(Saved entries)
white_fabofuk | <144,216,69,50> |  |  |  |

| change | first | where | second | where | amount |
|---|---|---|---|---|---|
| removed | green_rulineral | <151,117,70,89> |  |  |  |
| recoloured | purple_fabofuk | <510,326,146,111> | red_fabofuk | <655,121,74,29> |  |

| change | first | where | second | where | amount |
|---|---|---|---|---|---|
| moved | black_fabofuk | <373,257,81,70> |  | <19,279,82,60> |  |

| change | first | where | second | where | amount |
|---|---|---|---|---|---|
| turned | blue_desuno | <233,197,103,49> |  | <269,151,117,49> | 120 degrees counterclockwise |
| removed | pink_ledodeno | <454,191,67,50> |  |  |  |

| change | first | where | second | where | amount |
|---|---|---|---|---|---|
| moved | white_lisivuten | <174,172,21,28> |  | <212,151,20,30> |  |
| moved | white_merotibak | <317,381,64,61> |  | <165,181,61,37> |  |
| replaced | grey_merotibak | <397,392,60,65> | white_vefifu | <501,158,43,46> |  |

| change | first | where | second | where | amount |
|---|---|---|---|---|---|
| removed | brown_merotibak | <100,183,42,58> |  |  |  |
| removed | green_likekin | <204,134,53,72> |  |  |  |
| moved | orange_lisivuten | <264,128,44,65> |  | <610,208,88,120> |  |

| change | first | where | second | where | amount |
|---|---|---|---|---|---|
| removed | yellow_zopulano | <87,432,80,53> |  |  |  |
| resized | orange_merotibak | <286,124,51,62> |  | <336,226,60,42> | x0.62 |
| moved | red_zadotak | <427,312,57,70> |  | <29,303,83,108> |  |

▶ _ACTION ITEM_
This exercise requires that all of the entries be repeated exactly.

▶ _TASK RESPONSE_
white_fabofuk | <144,216,69,50> |  |  |  |

| change | first | where | second | where | amount |
|---|---|---|---|---|---|
| removed | green_rulineral | <151,117,70,89> |  |  |  |
| recoloured | purple_fabofuk | <510,326,146,111> | red_fabofuk | <655,121,74,29> |  |

| change | first | where | second | where | amount |
|---|---|---|---|---|---|
| moved | black_fabofuk | <373,257,81,70> |  | <19,279,82,60> |  |

| change | first | where | second | where | amount |
|---|---|---|---|---|---|
| turned | blue_desuno | <233,197,103,49> |  | <269,151,117,49> | 120 degrees counterclockwise |
| removed | pink_ledodeno | <454,191,67,50> |  |  |  |

| change | first | where | second | where | amount |
|---|---|---|---|---|---|
| moved | white_lisivuten | <174,172,21,28> |  | <212,151,20,30> |  |
| moved | white_merotibak | <317,381,64,61> |  | <165,181,61,37> |  |
| replaced | grey_merotibak | <397,392,60,65> | white_vefifu | <501,158,43,46> |  |

| change | first | where | second | where | amount |
|---|---|---|---|---|---|
| removed | brown_merotibak | <100,183,42,58> |  |  |  |
| removed | green_likekin | <204,134,53,72> |  |  |  |
| moved | orange_lisivuten | <264,128,44,65> |  | <610,208,88,120> |  |

| change | first | where | second | where | amount |
|---|---|---|---|---|---|
| removed | yellow_zopulano | <87,432,80,53> |  |  |  |
| resized | orange_merotibak | <286,124,51,62> |  | <336,226,60,42> | x0.62 |
| moved | red_zadotak | <427,312,57,70> |  | <29,303,83,108> |  |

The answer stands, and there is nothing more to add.